*** Block opens ***
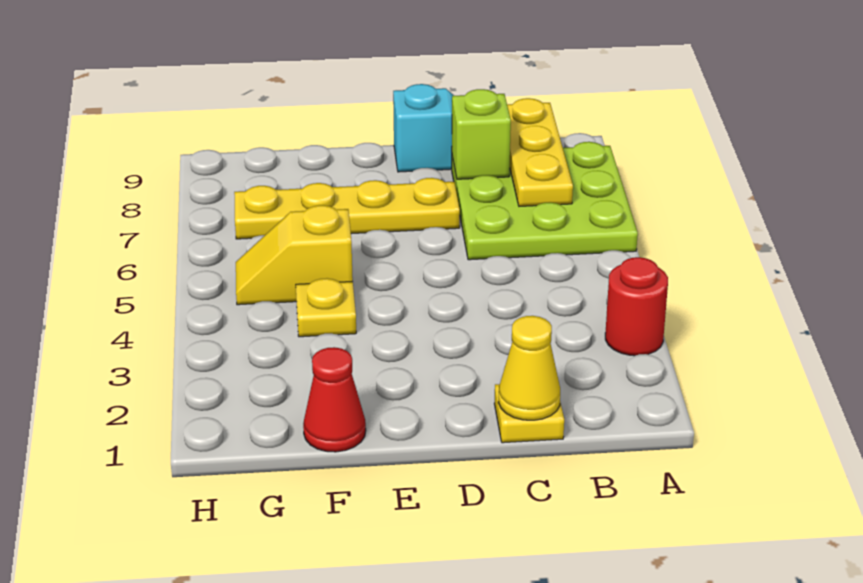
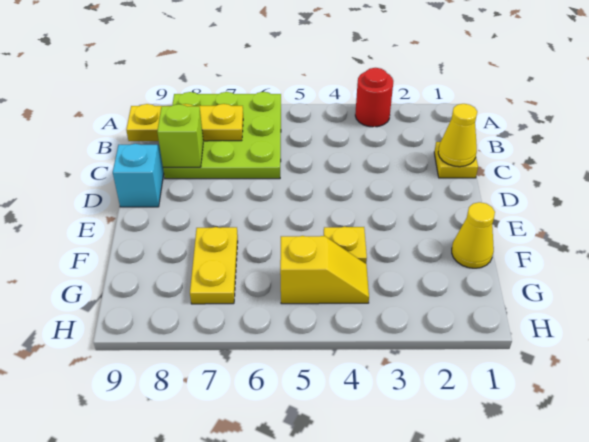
yellow plate D7:G7 level 1 -> yellow plate F7:G7 level 1
red cone F1 level 1 -> yellow cone F1 level 1
yellow slope F5:G5 level 1 top F -> yellow slope G4:G5 level 1 top 5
*** Block closes ***
» **Your goal**: Copy the whole of the material above exactly, and exclude every picture.

» **Exercise solution**:
yellow plate D7:G7 level 1 -> yellow plate F7:G7 level 1
red cone F1 level 1 -> yellow cone F1 level 1
yellow slope F5:G5 level 1 top F -> yellow slope G4:G5 level 1 top 5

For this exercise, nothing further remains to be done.